Below are the records. Retype exactly the lines between the lines holding "IC211: NAND (in" and "C4: 6.8nF (GND, W12) -> 6.8nF (-12V, W12)", inclusive.

### Dataset extract ###

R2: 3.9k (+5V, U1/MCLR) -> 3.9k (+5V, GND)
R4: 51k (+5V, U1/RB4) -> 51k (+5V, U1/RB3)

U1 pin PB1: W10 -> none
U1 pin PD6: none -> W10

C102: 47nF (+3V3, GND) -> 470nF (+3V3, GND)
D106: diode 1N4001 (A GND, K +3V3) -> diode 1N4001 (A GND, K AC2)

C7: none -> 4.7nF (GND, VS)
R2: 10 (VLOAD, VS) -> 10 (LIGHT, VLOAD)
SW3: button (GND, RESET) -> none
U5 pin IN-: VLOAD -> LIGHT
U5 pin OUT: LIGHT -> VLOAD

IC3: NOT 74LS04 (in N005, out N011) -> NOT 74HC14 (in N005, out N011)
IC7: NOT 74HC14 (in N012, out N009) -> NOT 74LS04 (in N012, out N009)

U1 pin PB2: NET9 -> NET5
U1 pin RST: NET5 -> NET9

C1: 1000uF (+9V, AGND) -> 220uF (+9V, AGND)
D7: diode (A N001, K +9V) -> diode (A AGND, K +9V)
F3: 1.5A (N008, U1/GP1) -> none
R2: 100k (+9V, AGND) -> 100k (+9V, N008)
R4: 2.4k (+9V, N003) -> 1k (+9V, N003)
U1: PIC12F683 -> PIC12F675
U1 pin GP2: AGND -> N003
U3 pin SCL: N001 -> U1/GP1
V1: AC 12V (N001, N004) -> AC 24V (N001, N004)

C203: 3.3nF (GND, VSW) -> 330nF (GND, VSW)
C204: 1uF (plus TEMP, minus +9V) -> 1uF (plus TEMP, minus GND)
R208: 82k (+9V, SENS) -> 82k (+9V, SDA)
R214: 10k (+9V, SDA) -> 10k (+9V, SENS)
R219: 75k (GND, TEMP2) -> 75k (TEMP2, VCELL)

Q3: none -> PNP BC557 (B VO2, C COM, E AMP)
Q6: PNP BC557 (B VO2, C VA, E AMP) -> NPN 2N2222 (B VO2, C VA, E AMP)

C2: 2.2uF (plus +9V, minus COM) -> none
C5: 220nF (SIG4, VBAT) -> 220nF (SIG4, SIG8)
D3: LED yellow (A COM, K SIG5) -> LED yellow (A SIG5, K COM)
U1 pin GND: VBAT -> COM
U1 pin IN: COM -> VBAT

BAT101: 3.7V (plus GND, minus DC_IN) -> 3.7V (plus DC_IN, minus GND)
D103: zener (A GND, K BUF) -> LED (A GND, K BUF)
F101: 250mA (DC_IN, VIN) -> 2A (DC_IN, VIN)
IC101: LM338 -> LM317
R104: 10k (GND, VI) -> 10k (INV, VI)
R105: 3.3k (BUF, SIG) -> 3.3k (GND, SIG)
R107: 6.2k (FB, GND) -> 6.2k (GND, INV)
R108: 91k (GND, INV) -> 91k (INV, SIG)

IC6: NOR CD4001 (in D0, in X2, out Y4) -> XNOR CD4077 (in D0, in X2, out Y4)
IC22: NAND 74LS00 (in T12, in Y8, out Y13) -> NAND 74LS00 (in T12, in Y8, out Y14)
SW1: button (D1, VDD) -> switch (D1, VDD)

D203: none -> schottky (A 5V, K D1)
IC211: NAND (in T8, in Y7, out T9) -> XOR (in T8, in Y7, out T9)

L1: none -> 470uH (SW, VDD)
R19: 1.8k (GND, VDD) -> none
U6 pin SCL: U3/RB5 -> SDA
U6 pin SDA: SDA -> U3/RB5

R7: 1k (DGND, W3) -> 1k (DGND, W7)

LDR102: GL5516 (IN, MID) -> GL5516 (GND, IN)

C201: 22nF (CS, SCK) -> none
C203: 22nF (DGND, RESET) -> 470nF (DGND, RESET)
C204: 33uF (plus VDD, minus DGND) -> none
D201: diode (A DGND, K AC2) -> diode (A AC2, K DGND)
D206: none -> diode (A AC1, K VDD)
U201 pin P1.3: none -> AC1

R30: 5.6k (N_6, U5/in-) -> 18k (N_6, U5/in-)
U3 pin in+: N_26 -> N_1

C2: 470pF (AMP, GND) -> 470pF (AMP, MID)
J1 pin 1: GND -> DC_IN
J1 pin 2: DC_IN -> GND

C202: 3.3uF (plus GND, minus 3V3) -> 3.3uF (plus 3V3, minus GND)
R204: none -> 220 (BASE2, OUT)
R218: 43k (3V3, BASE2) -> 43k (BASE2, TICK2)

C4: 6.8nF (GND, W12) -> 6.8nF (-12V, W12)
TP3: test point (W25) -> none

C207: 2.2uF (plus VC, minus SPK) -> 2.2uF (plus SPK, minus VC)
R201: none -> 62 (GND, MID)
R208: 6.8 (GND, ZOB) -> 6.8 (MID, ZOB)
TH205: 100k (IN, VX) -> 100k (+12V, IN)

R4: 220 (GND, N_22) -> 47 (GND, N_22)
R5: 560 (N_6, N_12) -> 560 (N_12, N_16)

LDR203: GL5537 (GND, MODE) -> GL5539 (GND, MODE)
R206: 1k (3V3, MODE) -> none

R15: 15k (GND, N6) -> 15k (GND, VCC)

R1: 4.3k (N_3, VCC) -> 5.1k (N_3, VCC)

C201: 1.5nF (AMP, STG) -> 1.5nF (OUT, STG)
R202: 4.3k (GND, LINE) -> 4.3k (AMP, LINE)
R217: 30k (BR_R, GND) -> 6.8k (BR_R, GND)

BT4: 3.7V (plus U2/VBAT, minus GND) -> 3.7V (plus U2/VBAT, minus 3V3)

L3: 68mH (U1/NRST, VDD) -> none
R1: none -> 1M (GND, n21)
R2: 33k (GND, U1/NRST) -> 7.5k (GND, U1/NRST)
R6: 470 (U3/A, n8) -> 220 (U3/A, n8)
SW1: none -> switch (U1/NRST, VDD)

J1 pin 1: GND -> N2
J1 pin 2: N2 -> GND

###

** Exercise result **
IC211: NAND (in T8, in Y7, out T9) -> XOR (in T8, in Y7, out T9)

L1: none -> 470uH (SW, VDD)
R19: 1.8k (GND, VDD) -> none
U6 pin SCL: U3/RB5 -> SDA
U6 pin SDA: SDA -> U3/RB5

R7: 1k (DGND, W3) -> 1k (DGND, W7)

LDR102: GL5516 (IN, MID) -> GL5516 (GND, IN)

C201: 22nF (CS, SCK) -> none
C203: 22nF (DGND, RESET) -> 470nF (DGND, RESET)
C204: 33uF (plus VDD, minus DGND) -> none
D201: diode (A DGND, K AC2) -> diode (A AC2, K DGND)
D206: none -> diode (A AC1, K VDD)
U201 pin P1.3: none -> AC1

R30: 5.6k (N_6, U5/in-) -> 18k (N_6, U5/in-)
U3 pin in+: N_26 -> N_1

C2: 470pF (AMP, GND) -> 470pF (AMP, MID)
J1 pin 1: GND -> DC_IN
J1 pin 2: DC_IN -> GND

C202: 3.3uF (plus GND, minus 3V3) -> 3.3uF (plus 3V3, minus GND)
R204: none -> 220 (BASE2, OUT)
R218: 43k (3V3, BASE2) -> 43k (BASE2, TICK2)

C4: 6.8nF (GND, W12) -> 6.8nF (-12V, W12)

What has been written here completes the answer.